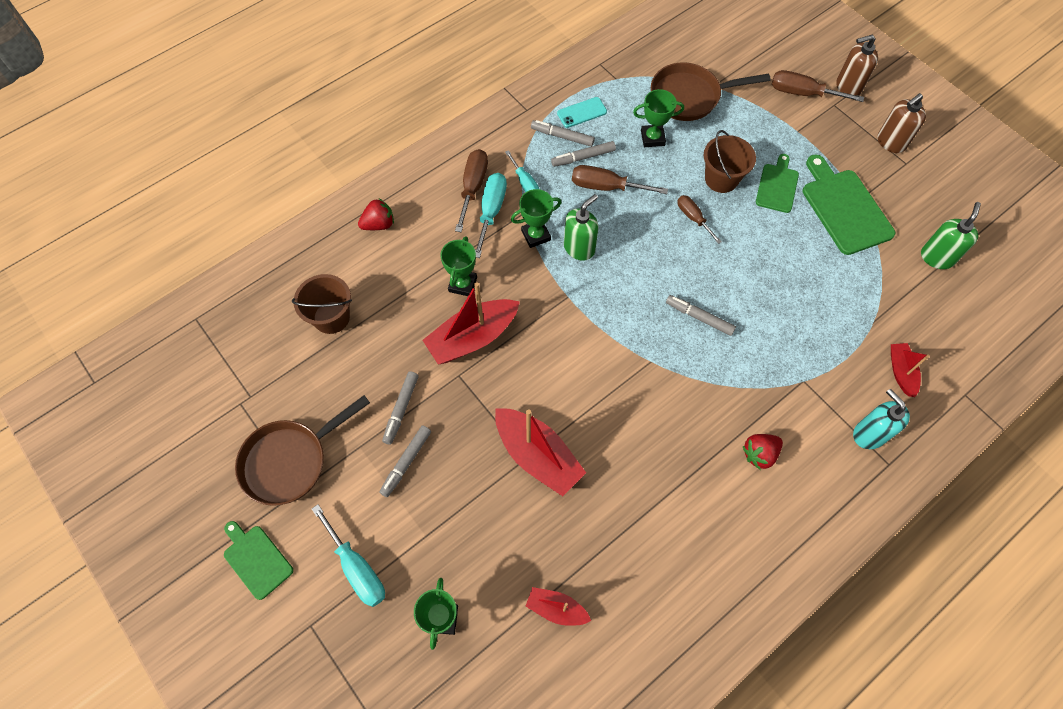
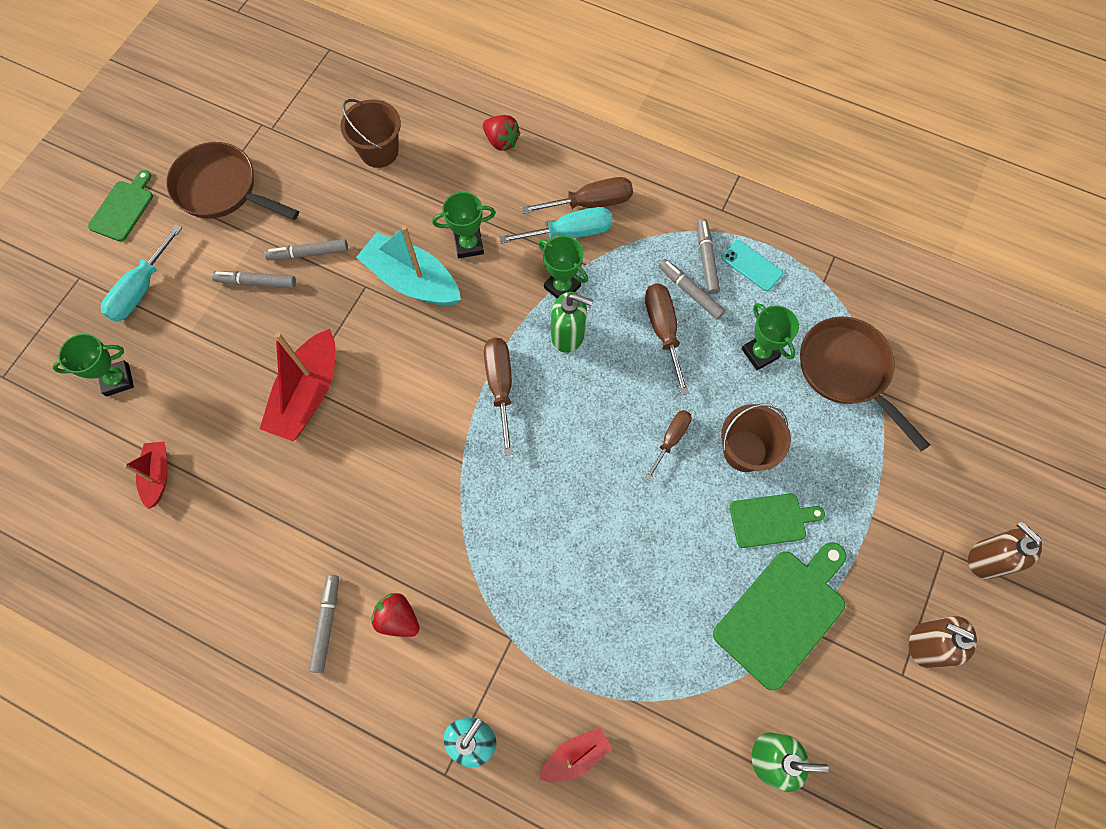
camera: 65 degrees right, 5 degrees up
(472, 338) = (412, 280): red boat -> turquoise boat
(525, 183) = (623, 249): turquoise screwdriver -> none
(699, 317) = (540, 493): grey marker -> grey marker (327, 624)
(802, 93) = (937, 503): brown screwdriver -> brown screwdriver (500, 386)

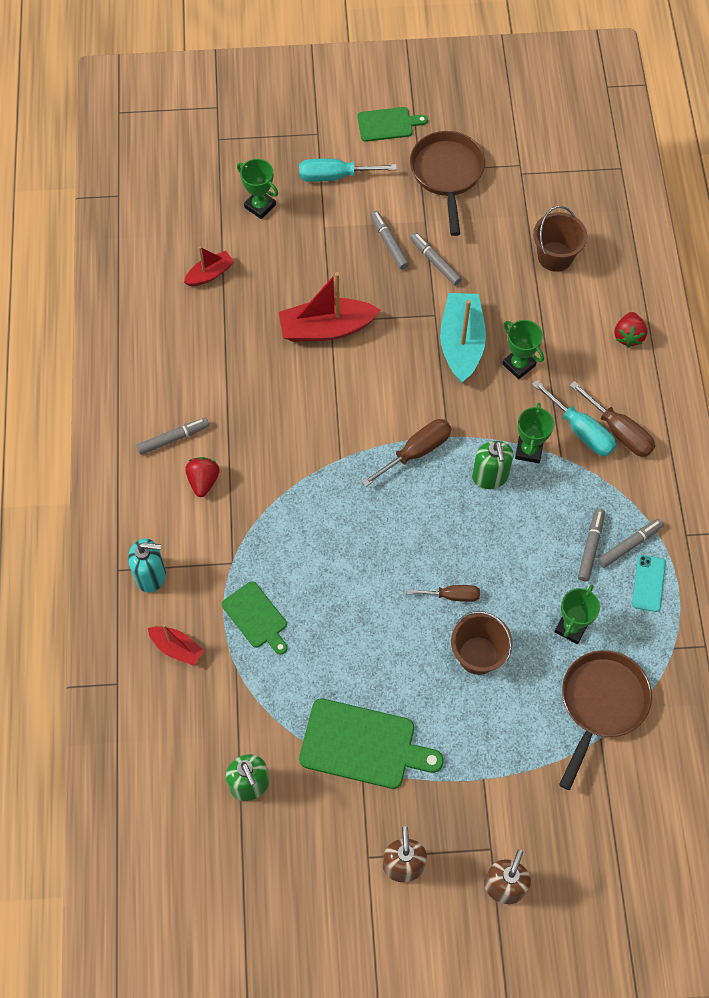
camera: 60 degrees right, 5 degrees down
(663, 331) = (541, 544): brown screwdriver -> none
(771, 520) = (433, 702): green cutting board -> green cutting board (256, 617)

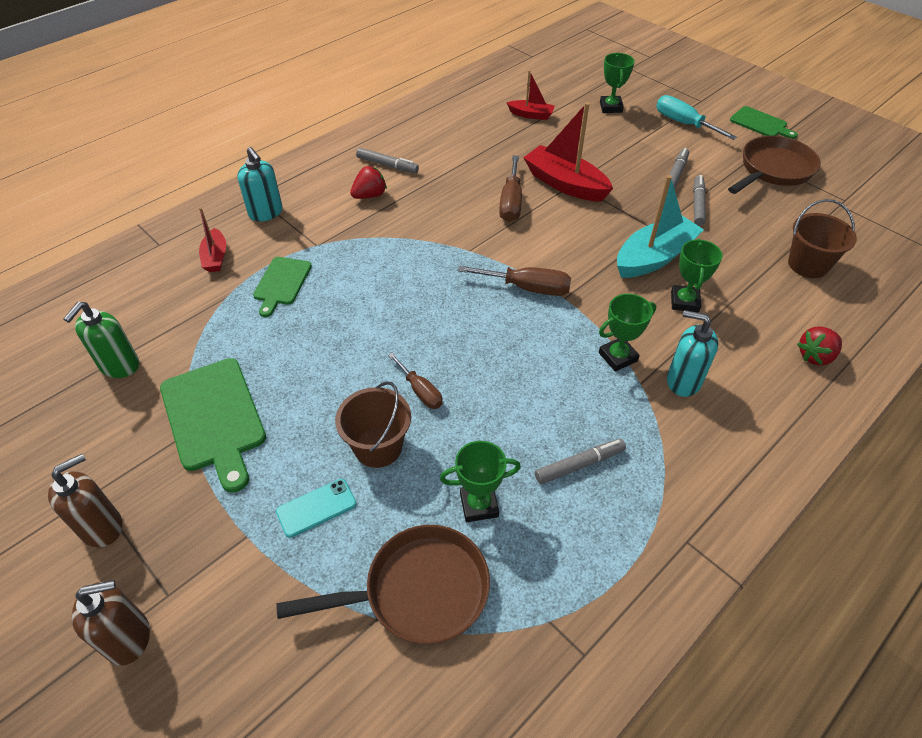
camera: 50 degrees right, 15 degrees down
(490, 477) = (561, 347): green soap dispenser -> none
(581, 430) = (683, 381): turquoise screwdriver -> turquoise soap dispenser
(619, 431) = (719, 410): brown screwdriver -> brown screwdriver (511, 202)
(629, 545) = (618, 497): grey marker -> none
(648, 583) = (597, 543): turquoise phone -> turquoise phone (316, 508)

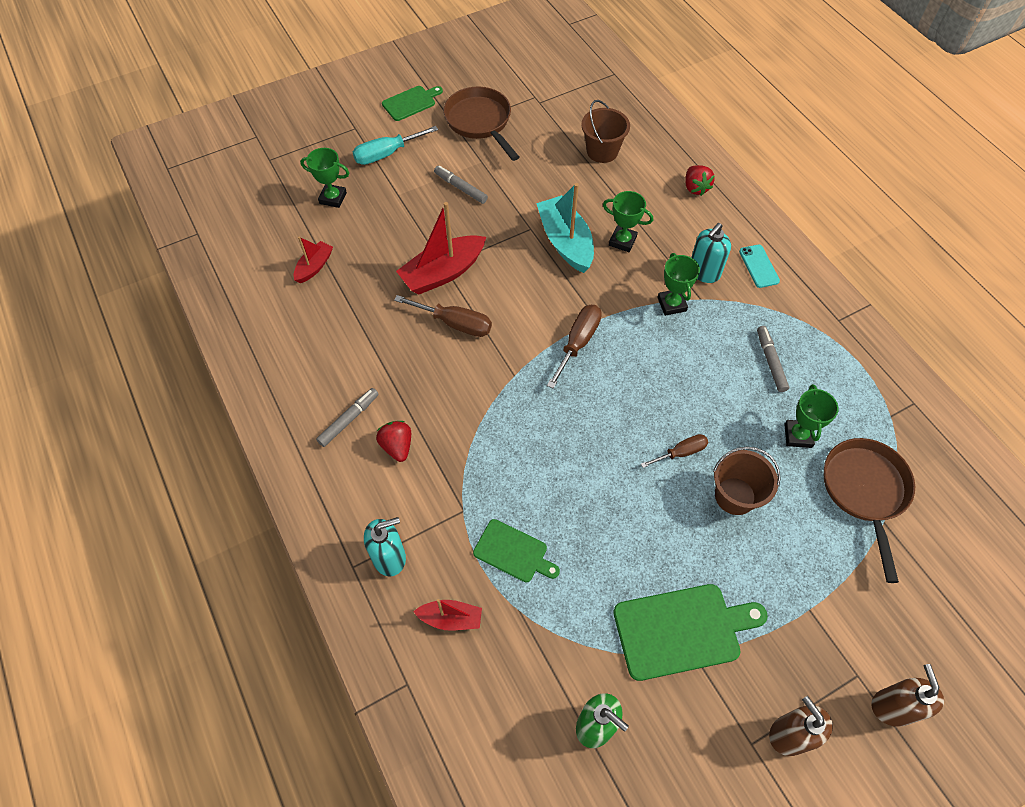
camera: 75 degrees left, 10 degrees up
(316, 508) = (788, 552): turquoise phone -> turquoise phone (758, 266)
(697, 204) = (507, 188): grey marker -> none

________________________

▶ **Problem to work on**
Pictures aside, return exactly the lines from the data above, starting at the line that has "(802, 93) = (937, 503): brown" and ending at the line that has "camera: 75 degrees left, 10 degrees up", both included.

▶ **Output for this task**
(802, 93) = (937, 503): brown screwdriver -> brown screwdriver (500, 386)

camera: 60 degrees right, 5 degrees down
(663, 331) = (541, 544): brown screwdriver -> none
(771, 520) = (433, 702): green cutting board -> green cutting board (256, 617)

camera: 50 degrees right, 15 degrees down
(490, 477) = (561, 347): green soap dispenser -> none
(581, 430) = (683, 381): turquoise screwdriver -> turquoise soap dispenser
(619, 431) = (719, 410): brown screwdriver -> brown screwdriver (511, 202)
(629, 545) = (618, 497): grey marker -> none
(648, 583) = (597, 543): turquoise phone -> turquoise phone (316, 508)

camera: 75 degrees left, 10 degrees up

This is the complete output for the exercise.